** EXTRACTED ENTRIES follows **
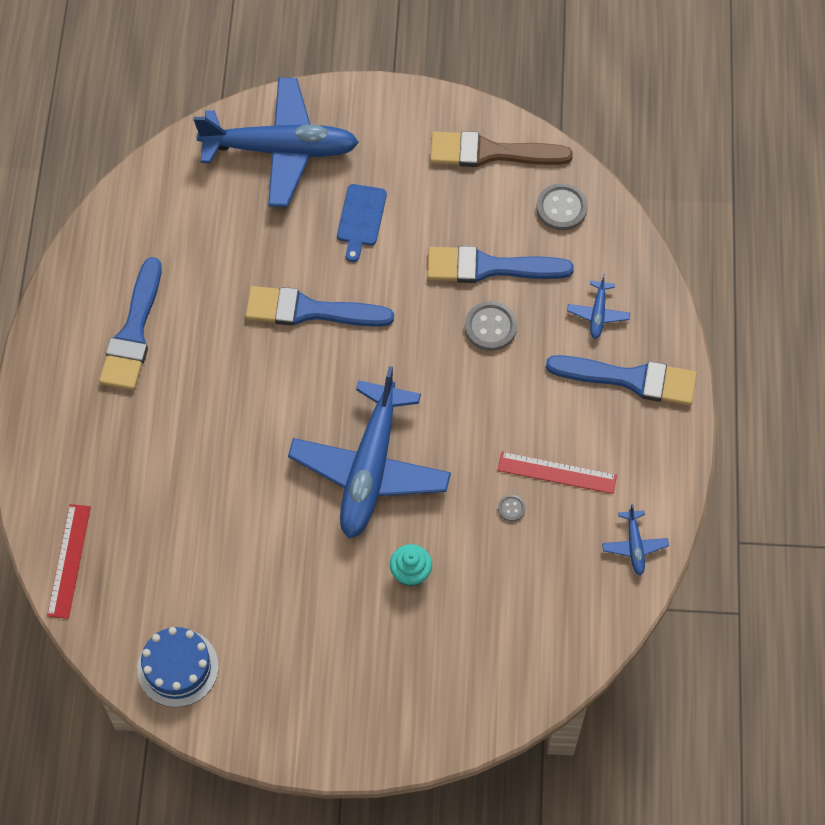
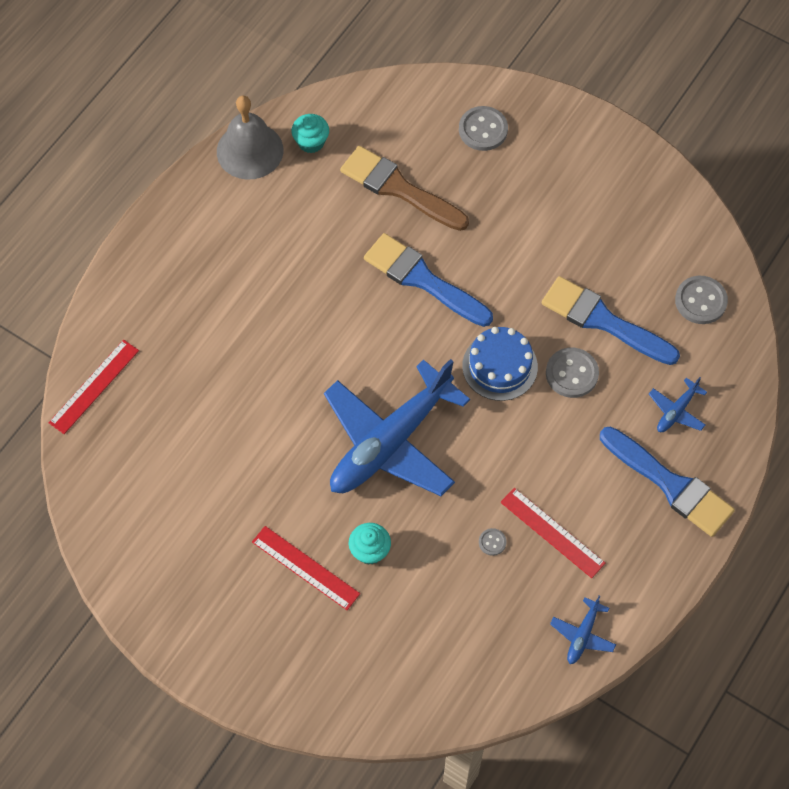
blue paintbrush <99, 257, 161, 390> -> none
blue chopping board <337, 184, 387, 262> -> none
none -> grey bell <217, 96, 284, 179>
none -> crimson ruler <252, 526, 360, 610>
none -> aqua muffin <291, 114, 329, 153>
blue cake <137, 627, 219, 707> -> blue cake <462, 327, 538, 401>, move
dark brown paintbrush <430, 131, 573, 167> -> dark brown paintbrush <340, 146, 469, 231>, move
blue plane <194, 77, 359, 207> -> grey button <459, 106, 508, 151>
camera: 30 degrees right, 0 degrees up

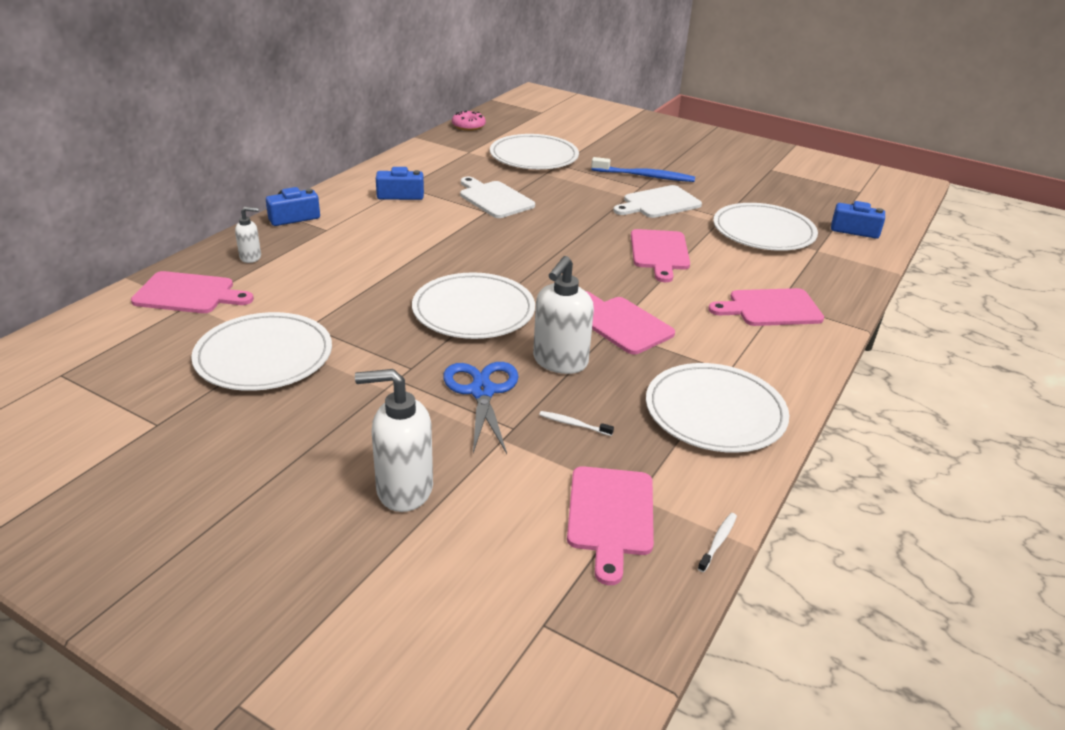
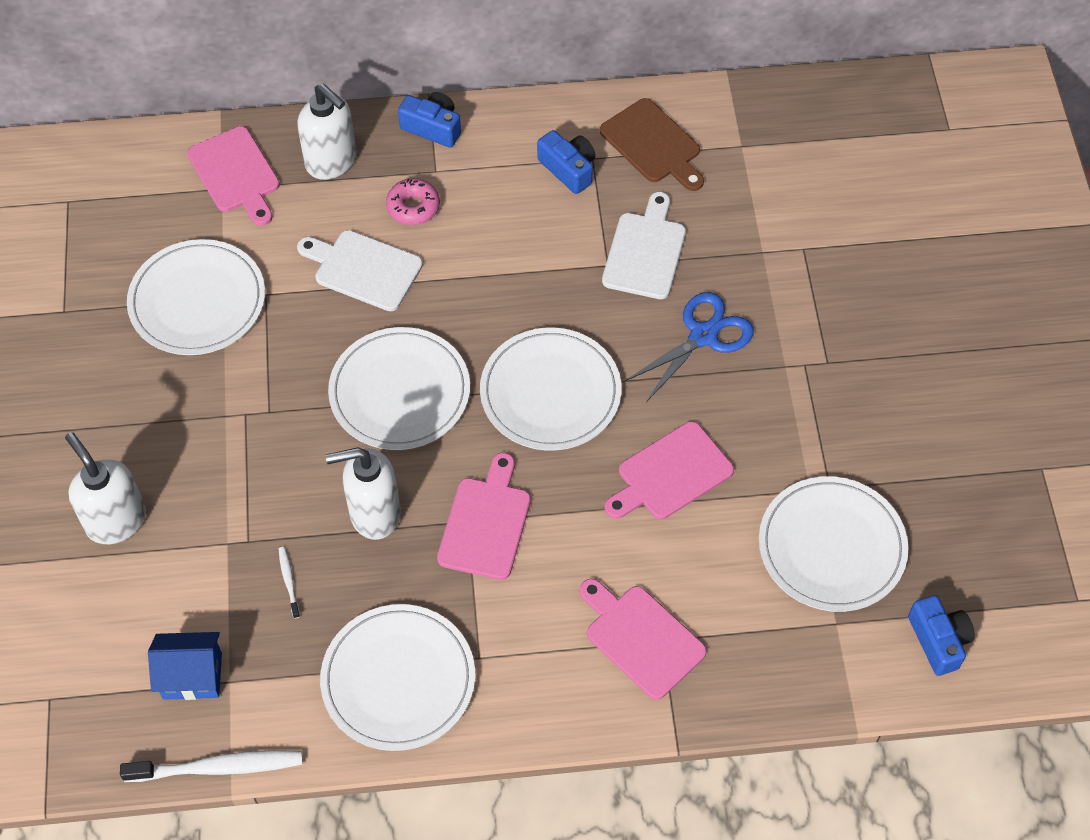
blue tooth brush <591, 157, 695, 182> -> none
none -> dark brown chopping board <600, 98, 704, 191>
blue scissors <443, 362, 519, 454> -> blue scissors <624, 292, 754, 402>, move
rose-pink donut <452, 111, 486, 131> -> rose-pink donut <386, 178, 440, 225>, move
snow-white flat dish <490, 134, 579, 169> -> snow-white flat dish <480, 328, 622, 451>, move
snow-white chopping board <613, 185, 702, 218> -> snow-white chopping board <297, 230, 423, 311>, move
rose-pink chopping board <567, 466, 654, 585> -> blue cottage <148, 632, 222, 700>
snow-white pump bottle <235, 207, 261, 263> -> snow-white pump bottle <297, 84, 357, 180>, x1.88
snow-white tooth brush <698, 513, 737, 572> -> snow-white tooth brush <120, 750, 303, 782>, x2.13
camera: 55 degrees right, 25 degrees up

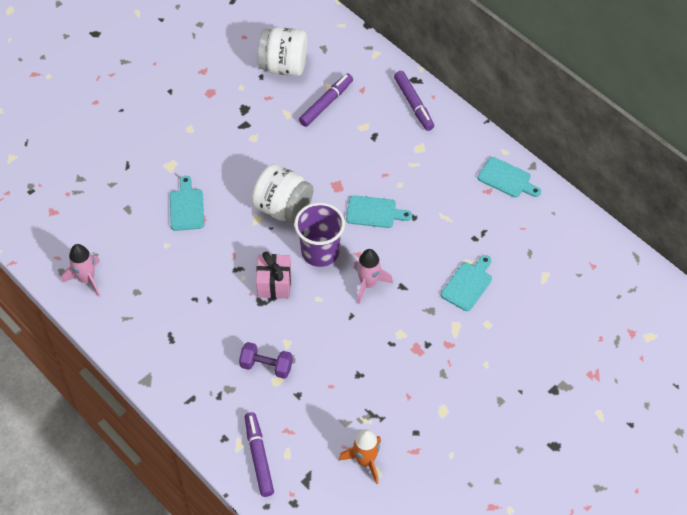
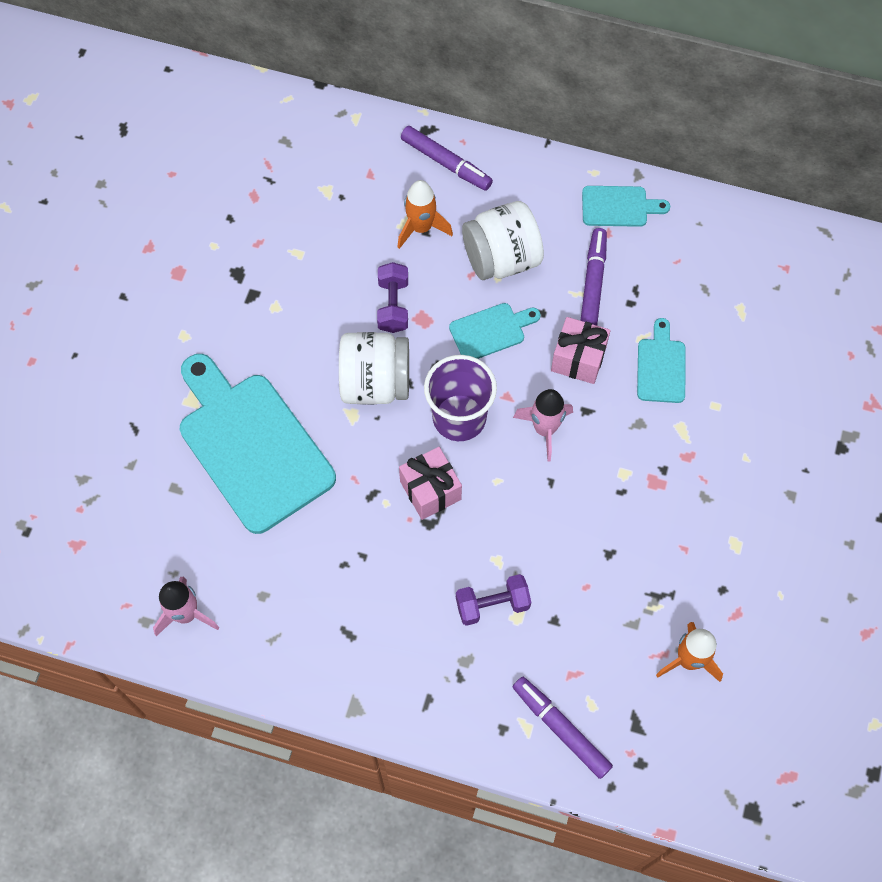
none -> purple dumbbell <377, 262, 408, 333>
none -> orange spaceship <398, 180, 453, 249>
none -> rose-pink present <551, 317, 610, 384>
snow-white jam jar <258, 27, 307, 76> -> snow-white jam jar <462, 201, 544, 280>, move
purple marker <299, 74, 353, 127> -> purple marker <580, 228, 607, 325>, move
aqua chopping board <170, 176, 204, 231> -> aqua chopping board <180, 354, 336, 534>, x2.14
camera: 30 degrees left, 10 degrees up

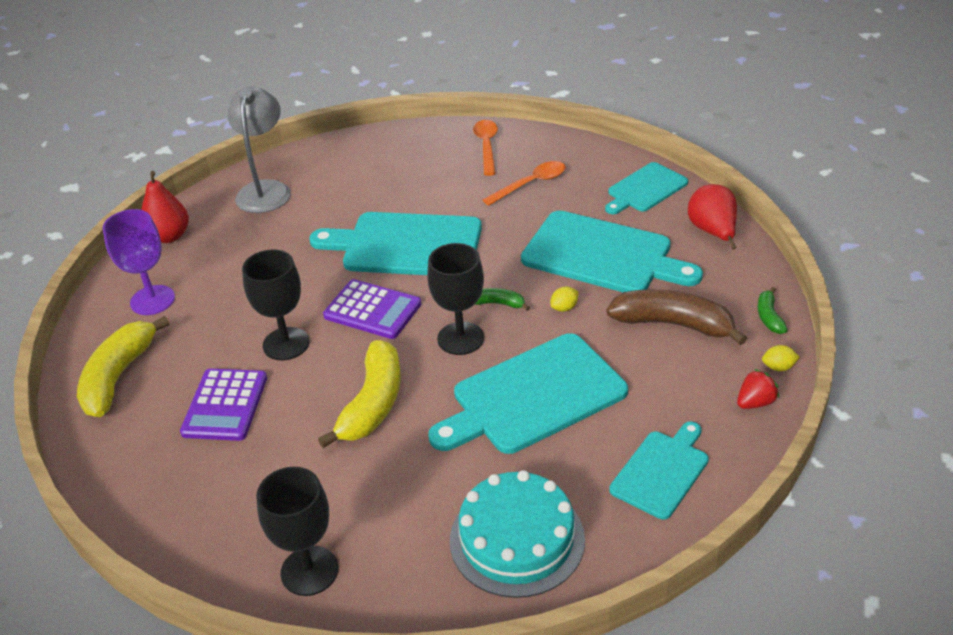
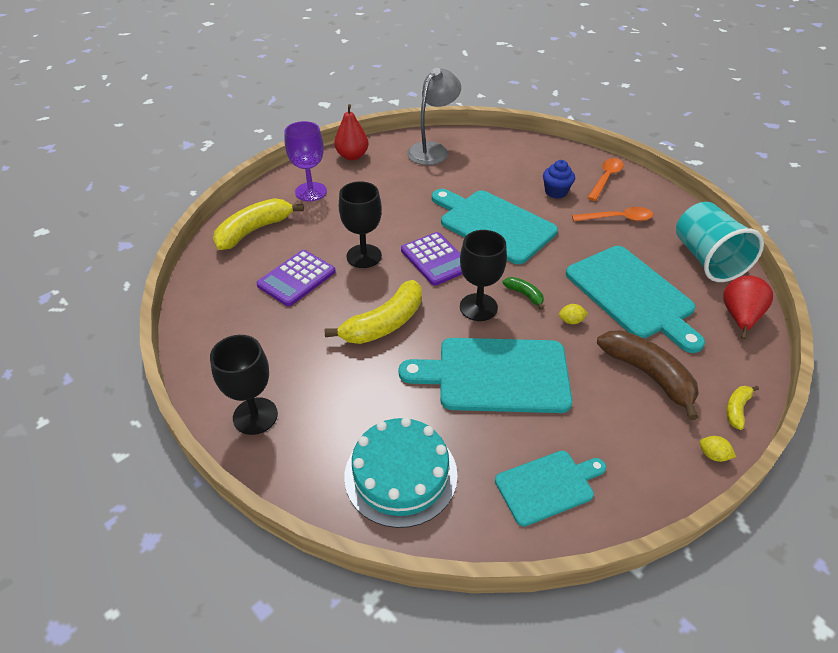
crimson toy strawberry <737, 369, 779, 409> -> none
none -> blue muffin <543, 160, 575, 199>
aqua chopping board <605, 162, 688, 214> -> aqua beaker <676, 202, 764, 282>
emerald banana <757, 287, 788, 334> -> bright yellow banana <726, 386, 759, 430>
camera: 30 degrees right, 5 degrees up

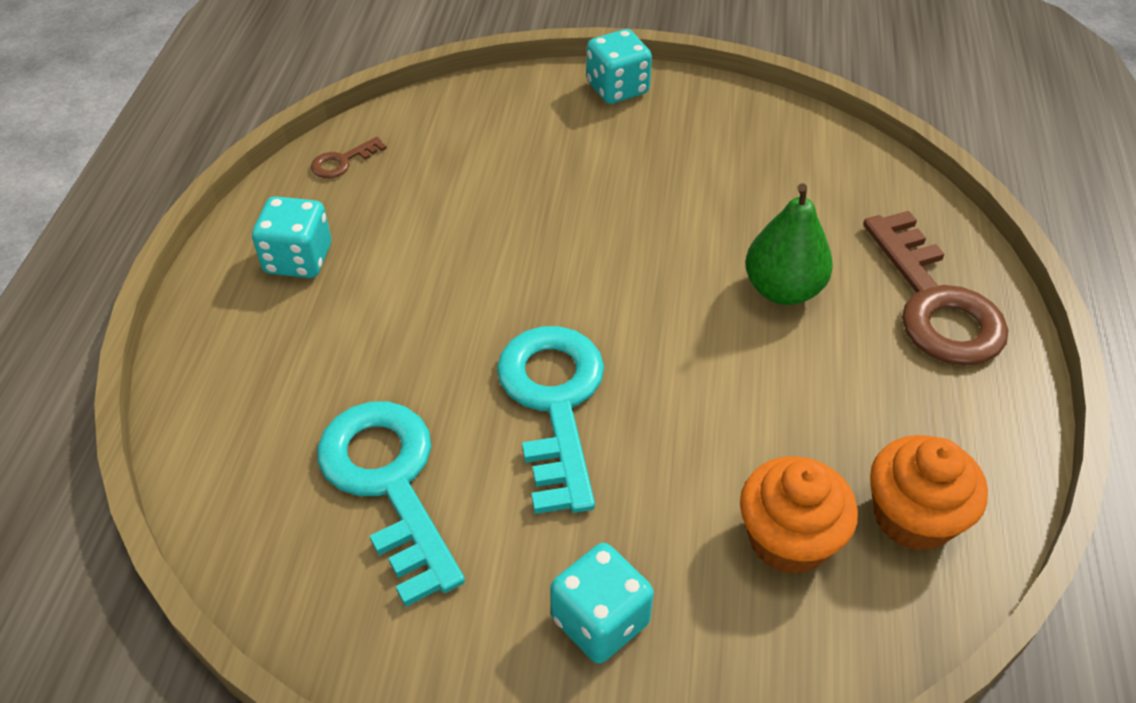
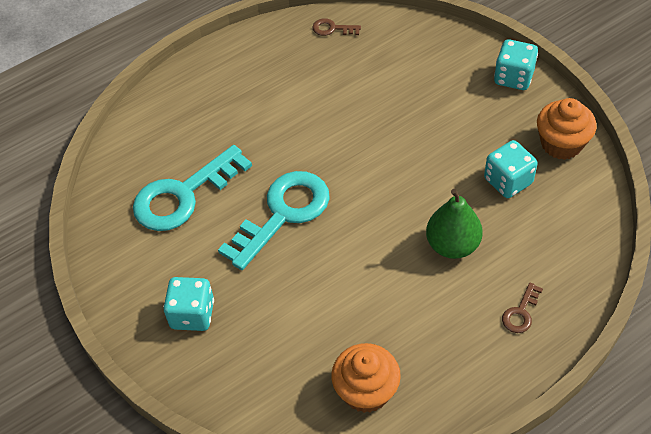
aqua die <252, 196, 331, 278> -> aqua die <484, 140, 538, 198>, move
orange muffin <740, 456, 858, 575> -> orange muffin <537, 98, 596, 160>, move
aqua door key <317, 402, 465, 607> -> aqua door key <133, 145, 252, 231>, 150 degrees counterclockwise
dark brown door key <863, 211, 1008, 366> -> dark brown door key <502, 282, 543, 333>, x0.43
camera: 50 degrees right, 5 degrees up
** End of EXTRACTED ENTRIES **
**REQUIRED WORK:** Repeat only what lies between the start of the data and the end of the line containing "blue plane <194, 77, 359, 207>", exactly, with pictures left out.

**RESPONSE:**
blue paintbrush <99, 257, 161, 390> -> none
blue chopping board <337, 184, 387, 262> -> none
none -> grey bell <217, 96, 284, 179>
none -> crimson ruler <252, 526, 360, 610>
none -> aqua muffin <291, 114, 329, 153>
blue cake <137, 627, 219, 707> -> blue cake <462, 327, 538, 401>, move
dark brown paintbrush <430, 131, 573, 167> -> dark brown paintbrush <340, 146, 469, 231>, move
blue plane <194, 77, 359, 207> -> grey button <459, 106, 508, 151>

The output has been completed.